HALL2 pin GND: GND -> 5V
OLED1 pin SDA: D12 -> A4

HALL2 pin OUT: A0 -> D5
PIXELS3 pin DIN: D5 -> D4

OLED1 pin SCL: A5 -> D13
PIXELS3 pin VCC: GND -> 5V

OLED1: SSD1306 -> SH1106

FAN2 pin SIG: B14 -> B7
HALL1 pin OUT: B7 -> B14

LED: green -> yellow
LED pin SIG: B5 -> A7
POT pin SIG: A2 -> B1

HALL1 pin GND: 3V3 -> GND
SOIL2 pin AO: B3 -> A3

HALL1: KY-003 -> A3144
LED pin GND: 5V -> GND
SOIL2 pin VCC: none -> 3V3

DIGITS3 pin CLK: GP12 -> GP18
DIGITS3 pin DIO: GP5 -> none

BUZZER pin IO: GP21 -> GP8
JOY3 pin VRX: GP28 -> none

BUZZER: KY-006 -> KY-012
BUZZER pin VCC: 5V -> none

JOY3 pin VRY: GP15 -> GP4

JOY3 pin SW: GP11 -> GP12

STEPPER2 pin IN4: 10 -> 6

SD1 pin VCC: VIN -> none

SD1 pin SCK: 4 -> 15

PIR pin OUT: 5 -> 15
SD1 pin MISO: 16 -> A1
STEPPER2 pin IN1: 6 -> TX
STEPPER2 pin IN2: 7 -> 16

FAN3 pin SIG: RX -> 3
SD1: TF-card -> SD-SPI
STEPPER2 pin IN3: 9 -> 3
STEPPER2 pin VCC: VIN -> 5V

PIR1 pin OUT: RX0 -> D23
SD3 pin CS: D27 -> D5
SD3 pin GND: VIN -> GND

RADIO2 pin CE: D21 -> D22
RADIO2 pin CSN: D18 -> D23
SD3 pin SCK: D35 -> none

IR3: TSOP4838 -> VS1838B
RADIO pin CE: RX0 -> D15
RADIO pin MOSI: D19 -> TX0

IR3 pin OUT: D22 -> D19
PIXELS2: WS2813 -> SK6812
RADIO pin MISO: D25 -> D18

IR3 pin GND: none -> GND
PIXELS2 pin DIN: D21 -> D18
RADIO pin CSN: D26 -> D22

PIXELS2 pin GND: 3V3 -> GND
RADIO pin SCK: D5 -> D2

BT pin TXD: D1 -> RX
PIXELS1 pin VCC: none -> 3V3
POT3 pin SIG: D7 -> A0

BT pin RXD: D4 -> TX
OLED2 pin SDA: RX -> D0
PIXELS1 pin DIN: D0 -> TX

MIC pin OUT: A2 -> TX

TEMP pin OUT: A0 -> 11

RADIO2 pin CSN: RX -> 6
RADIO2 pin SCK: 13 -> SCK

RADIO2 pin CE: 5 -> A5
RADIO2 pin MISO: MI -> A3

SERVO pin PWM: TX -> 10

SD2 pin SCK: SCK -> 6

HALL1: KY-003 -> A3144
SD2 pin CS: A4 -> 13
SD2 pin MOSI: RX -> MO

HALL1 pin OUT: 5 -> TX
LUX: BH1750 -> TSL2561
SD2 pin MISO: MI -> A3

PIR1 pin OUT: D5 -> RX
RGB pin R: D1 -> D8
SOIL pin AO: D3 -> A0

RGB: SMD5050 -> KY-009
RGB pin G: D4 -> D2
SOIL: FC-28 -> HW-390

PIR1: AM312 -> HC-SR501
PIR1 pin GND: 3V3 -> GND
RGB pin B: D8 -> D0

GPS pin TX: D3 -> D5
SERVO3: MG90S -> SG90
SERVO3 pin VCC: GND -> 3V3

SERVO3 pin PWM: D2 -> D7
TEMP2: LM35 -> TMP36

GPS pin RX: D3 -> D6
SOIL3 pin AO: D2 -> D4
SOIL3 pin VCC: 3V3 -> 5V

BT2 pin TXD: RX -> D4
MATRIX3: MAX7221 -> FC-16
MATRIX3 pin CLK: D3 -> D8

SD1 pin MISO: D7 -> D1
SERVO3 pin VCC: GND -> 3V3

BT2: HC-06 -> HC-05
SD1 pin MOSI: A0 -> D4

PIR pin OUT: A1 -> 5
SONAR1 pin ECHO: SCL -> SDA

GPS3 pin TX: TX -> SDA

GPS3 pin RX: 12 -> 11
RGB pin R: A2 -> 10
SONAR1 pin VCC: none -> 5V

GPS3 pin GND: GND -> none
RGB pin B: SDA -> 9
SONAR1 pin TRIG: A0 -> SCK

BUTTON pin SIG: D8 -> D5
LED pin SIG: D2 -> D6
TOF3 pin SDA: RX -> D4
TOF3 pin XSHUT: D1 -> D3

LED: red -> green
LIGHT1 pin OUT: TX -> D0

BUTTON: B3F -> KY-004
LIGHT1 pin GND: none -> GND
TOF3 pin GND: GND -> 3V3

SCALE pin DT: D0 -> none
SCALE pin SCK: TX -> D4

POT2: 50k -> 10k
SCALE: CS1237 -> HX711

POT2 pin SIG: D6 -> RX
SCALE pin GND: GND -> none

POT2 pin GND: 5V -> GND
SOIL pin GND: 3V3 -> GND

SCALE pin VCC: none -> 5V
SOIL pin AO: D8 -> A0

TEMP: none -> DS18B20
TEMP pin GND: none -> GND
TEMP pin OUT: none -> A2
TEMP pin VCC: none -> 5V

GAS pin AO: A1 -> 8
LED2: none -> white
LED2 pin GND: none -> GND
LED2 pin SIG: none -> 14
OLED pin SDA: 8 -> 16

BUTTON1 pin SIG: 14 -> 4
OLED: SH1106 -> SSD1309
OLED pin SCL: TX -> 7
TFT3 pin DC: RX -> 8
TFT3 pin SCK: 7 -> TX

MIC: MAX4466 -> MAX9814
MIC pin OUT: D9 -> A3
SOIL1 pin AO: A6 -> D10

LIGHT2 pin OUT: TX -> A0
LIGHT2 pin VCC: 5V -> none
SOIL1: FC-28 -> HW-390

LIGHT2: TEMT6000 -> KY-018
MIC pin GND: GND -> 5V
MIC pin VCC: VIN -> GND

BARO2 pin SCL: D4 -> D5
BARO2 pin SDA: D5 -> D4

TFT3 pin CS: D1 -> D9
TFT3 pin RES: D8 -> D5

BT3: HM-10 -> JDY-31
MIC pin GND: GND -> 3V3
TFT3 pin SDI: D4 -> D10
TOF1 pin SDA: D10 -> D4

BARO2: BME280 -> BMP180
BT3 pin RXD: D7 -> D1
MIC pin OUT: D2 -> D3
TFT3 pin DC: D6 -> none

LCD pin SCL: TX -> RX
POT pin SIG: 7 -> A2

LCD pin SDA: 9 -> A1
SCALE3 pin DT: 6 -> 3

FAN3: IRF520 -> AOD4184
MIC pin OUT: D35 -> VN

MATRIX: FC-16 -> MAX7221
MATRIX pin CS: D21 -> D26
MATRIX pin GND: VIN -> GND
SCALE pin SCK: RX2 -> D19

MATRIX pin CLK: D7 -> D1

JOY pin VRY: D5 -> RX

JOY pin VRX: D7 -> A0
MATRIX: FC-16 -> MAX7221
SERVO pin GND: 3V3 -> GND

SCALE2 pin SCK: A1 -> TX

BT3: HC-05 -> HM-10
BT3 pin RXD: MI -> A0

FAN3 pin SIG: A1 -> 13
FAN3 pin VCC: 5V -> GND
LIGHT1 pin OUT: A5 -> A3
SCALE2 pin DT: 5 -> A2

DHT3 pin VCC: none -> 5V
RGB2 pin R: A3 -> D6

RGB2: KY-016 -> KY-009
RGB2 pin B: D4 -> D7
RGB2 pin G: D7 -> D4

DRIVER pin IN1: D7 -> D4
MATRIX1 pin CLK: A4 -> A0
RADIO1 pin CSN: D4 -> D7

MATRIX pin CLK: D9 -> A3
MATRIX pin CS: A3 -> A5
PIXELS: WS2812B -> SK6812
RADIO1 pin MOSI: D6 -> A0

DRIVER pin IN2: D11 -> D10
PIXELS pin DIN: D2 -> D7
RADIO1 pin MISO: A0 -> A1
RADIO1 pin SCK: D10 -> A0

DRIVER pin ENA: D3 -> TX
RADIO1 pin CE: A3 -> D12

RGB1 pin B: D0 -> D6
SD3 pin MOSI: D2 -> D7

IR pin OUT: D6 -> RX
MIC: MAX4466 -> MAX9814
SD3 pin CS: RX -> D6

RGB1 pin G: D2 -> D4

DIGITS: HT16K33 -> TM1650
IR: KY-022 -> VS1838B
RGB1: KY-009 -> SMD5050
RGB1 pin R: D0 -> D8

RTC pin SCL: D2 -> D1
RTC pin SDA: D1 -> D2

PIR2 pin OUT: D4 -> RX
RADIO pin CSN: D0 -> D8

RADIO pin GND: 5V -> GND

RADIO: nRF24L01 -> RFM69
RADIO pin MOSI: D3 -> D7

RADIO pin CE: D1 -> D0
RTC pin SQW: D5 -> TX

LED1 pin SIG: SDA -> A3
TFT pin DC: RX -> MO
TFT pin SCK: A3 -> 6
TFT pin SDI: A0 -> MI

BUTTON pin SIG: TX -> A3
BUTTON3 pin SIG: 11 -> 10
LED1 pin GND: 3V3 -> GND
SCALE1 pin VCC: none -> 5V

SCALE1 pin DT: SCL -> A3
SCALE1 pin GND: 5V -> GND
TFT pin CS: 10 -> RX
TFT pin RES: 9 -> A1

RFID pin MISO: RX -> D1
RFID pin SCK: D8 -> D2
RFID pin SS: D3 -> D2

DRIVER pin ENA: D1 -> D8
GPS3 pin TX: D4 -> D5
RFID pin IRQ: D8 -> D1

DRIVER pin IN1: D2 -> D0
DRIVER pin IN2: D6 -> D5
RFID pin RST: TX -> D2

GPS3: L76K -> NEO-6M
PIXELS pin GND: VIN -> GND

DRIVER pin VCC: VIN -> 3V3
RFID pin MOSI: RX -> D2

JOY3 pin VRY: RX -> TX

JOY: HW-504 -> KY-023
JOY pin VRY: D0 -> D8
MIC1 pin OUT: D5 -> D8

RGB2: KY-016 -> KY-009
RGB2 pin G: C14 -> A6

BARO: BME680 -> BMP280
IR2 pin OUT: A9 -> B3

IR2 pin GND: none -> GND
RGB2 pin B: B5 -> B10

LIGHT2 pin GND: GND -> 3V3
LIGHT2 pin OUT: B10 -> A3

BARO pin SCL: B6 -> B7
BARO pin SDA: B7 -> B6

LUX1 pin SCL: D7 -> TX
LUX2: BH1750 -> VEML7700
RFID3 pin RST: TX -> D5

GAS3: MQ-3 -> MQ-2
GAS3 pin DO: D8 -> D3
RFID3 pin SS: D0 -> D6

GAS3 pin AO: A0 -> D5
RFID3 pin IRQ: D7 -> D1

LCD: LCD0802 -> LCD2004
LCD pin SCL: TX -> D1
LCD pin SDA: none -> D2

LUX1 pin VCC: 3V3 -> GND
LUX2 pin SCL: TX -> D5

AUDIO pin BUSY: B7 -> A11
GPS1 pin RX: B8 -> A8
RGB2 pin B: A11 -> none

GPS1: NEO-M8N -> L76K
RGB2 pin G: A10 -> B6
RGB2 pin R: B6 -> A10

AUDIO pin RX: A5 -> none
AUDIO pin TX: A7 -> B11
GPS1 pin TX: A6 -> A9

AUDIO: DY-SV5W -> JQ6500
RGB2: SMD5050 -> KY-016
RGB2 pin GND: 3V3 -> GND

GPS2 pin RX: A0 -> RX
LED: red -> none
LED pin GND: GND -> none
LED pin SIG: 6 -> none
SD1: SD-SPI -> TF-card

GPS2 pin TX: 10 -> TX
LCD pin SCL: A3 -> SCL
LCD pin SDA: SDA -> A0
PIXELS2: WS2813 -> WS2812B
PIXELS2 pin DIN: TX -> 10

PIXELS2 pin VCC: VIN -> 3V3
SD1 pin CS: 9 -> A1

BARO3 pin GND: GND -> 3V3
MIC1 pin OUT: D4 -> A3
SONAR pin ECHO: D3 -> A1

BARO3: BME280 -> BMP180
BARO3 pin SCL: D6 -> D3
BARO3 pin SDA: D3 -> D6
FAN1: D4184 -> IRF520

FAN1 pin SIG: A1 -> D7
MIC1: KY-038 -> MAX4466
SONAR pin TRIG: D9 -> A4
——
* **Activity**
In the entries above, one line contains "SD1 pin MOSI: A0 -> D4" and another contains "MIC pin GND: GND -> 5V". Reproduce exactly those two lines and the lines between them, nothing else.

* **Task solution**
SD1 pin MOSI: A0 -> D4

PIR pin OUT: A1 -> 5
SONAR1 pin ECHO: SCL -> SDA

GPS3 pin TX: TX -> SDA

GPS3 pin RX: 12 -> 11
RGB pin R: A2 -> 10
SONAR1 pin VCC: none -> 5V

GPS3 pin GND: GND -> none
RGB pin B: SDA -> 9
SONAR1 pin TRIG: A0 -> SCK

BUTTON pin SIG: D8 -> D5
LED pin SIG: D2 -> D6
TOF3 pin SDA: RX -> D4
TOF3 pin XSHUT: D1 -> D3

LED: red -> green
LIGHT1 pin OUT: TX -> D0

BUTTON: B3F -> KY-004
LIGHT1 pin GND: none -> GND
TOF3 pin GND: GND -> 3V3

SCALE pin DT: D0 -> none
SCALE pin SCK: TX -> D4

POT2: 50k -> 10k
SCALE: CS1237 -> HX711

POT2 pin SIG: D6 -> RX
SCALE pin GND: GND -> none

POT2 pin GND: 5V -> GND
SOIL pin GND: 3V3 -> GND

SCALE pin VCC: none -> 5V
SOIL pin AO: D8 -> A0

TEMP: none -> DS18B20
TEMP pin GND: none -> GND
TEMP pin OUT: none -> A2
TEMP pin VCC: none -> 5V

GAS pin AO: A1 -> 8
LED2: none -> white
LED2 pin GND: none -> GND
LED2 pin SIG: none -> 14
OLED pin SDA: 8 -> 16

BUTTON1 pin SIG: 14 -> 4
OLED: SH1106 -> SSD1309
OLED pin SCL: TX -> 7
TFT3 pin DC: RX -> 8
TFT3 pin SCK: 7 -> TX

MIC: MAX4466 -> MAX9814
MIC pin OUT: D9 -> A3
SOIL1 pin AO: A6 -> D10

LIGHT2 pin OUT: TX -> A0
LIGHT2 pin VCC: 5V -> none
SOIL1: FC-28 -> HW-390

LIGHT2: TEMT6000 -> KY-018
MIC pin GND: GND -> 5V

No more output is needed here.